Data entries
..............................

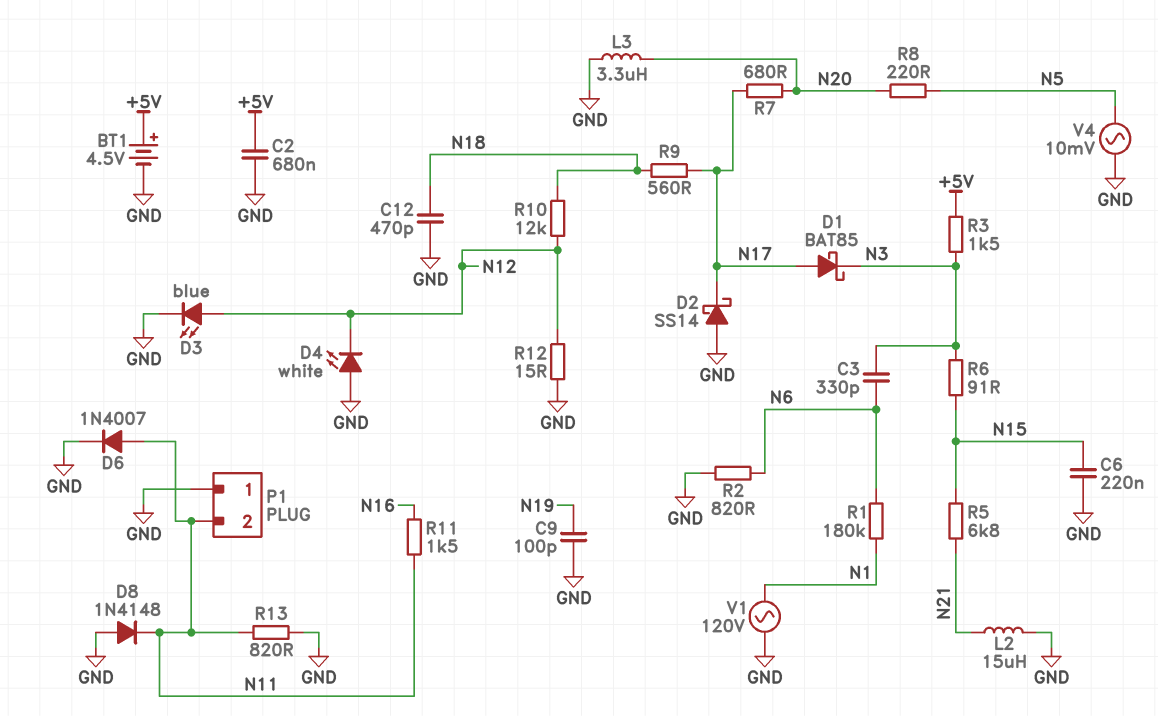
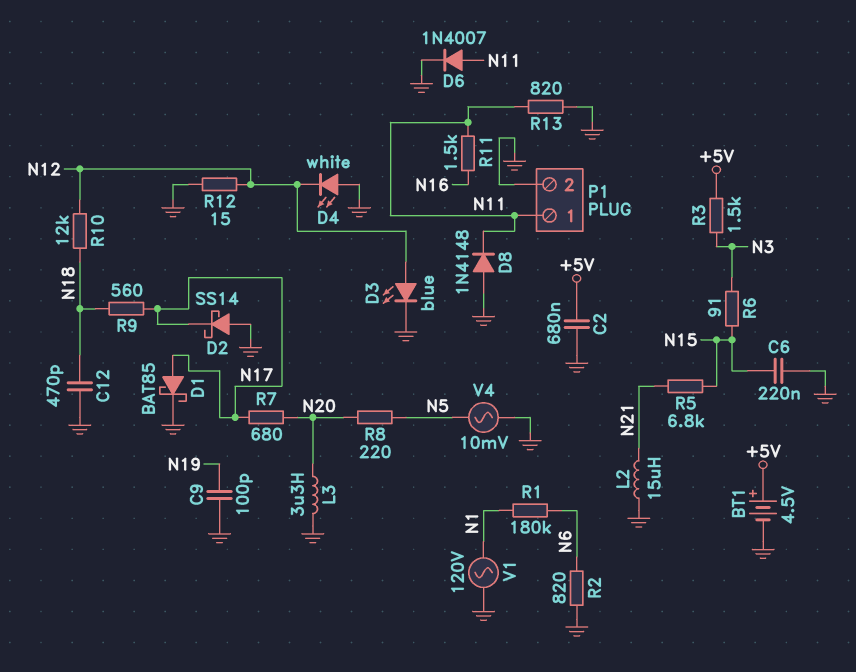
C3: 330pF (N3, N6) -> none
D1: schottky BAT85 (A N17, K N3) -> schottky BAT85 (A N17, K GND)
P1 pin 1: GND -> N11
P1 pin 2: N11 -> GND

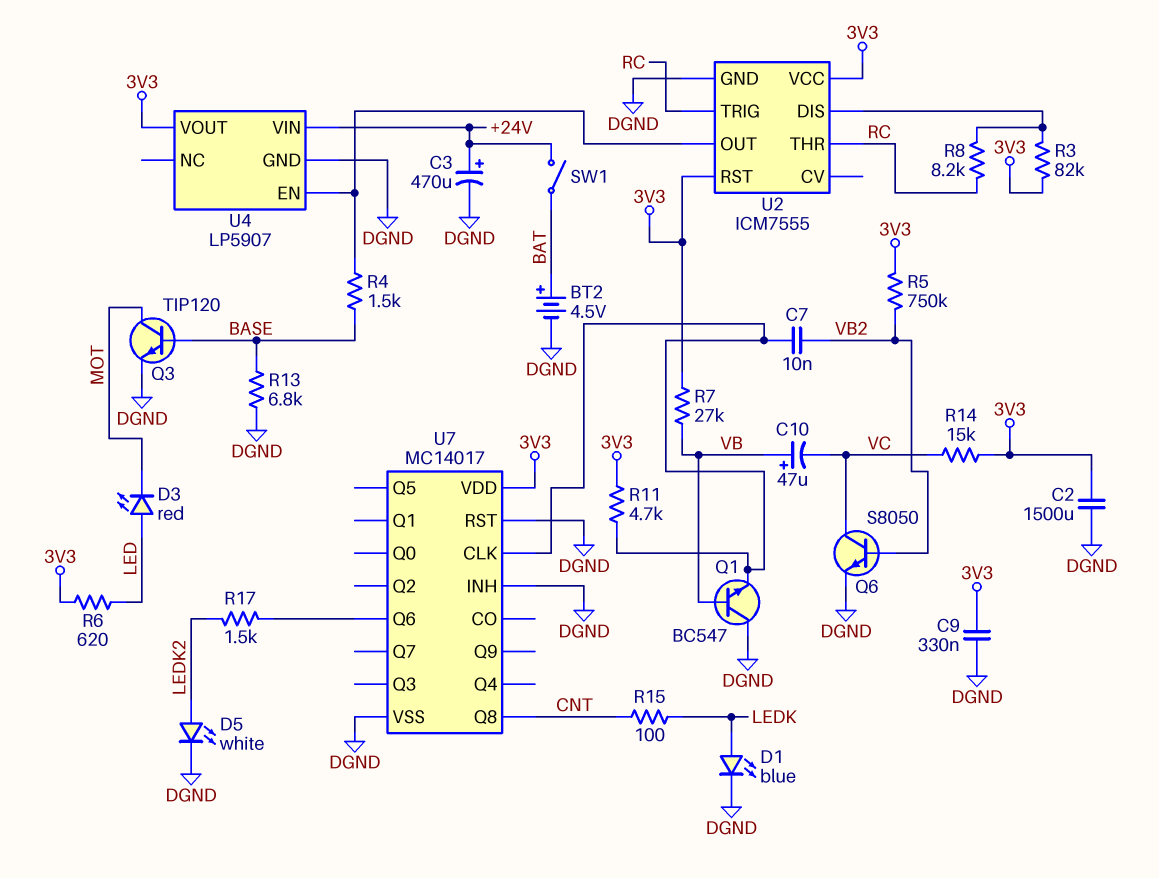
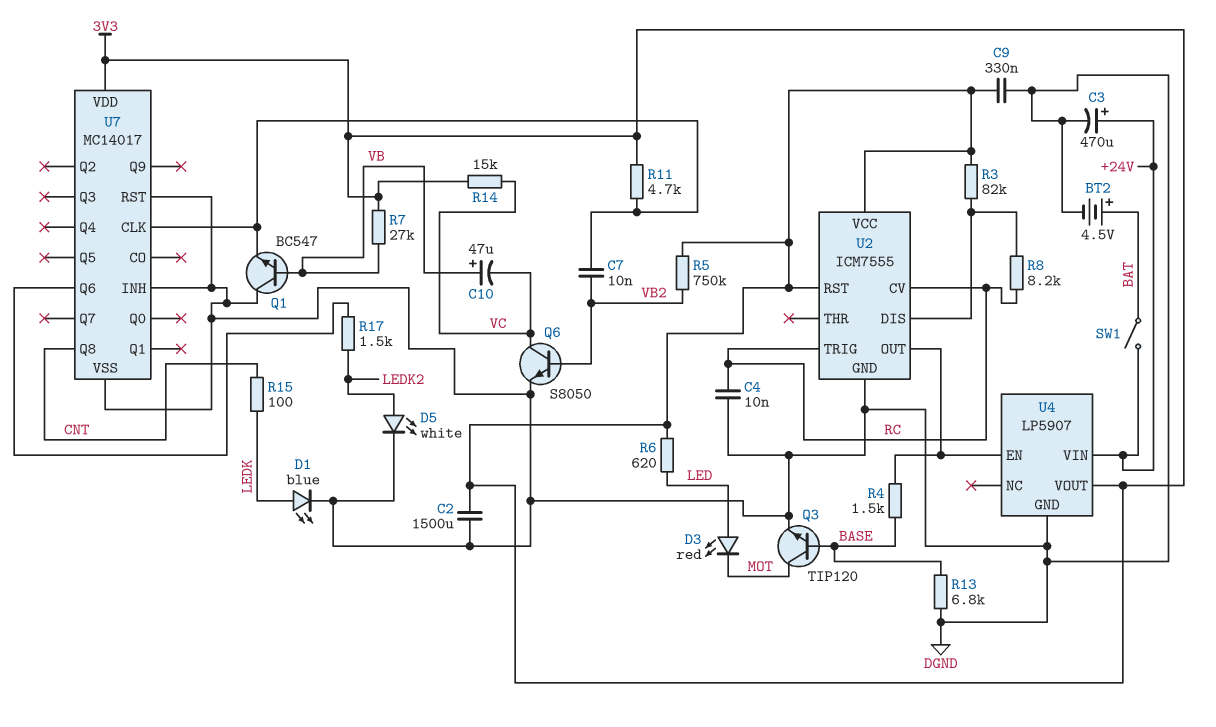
C4: none -> 10nF (DGND, RC)
U2 pin CV: none -> RC
U2 pin THR: RC -> none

..............................

Task instructions: With the pictures stripped out, return each record word for word.

Exercise output:
C3: 330pF (N3, N6) -> none
D1: schottky BAT85 (A N17, K N3) -> schottky BAT85 (A N17, K GND)
P1 pin 1: GND -> N11
P1 pin 2: N11 -> GND

C4: none -> 10nF (DGND, RC)
U2 pin CV: none -> RC
U2 pin THR: RC -> none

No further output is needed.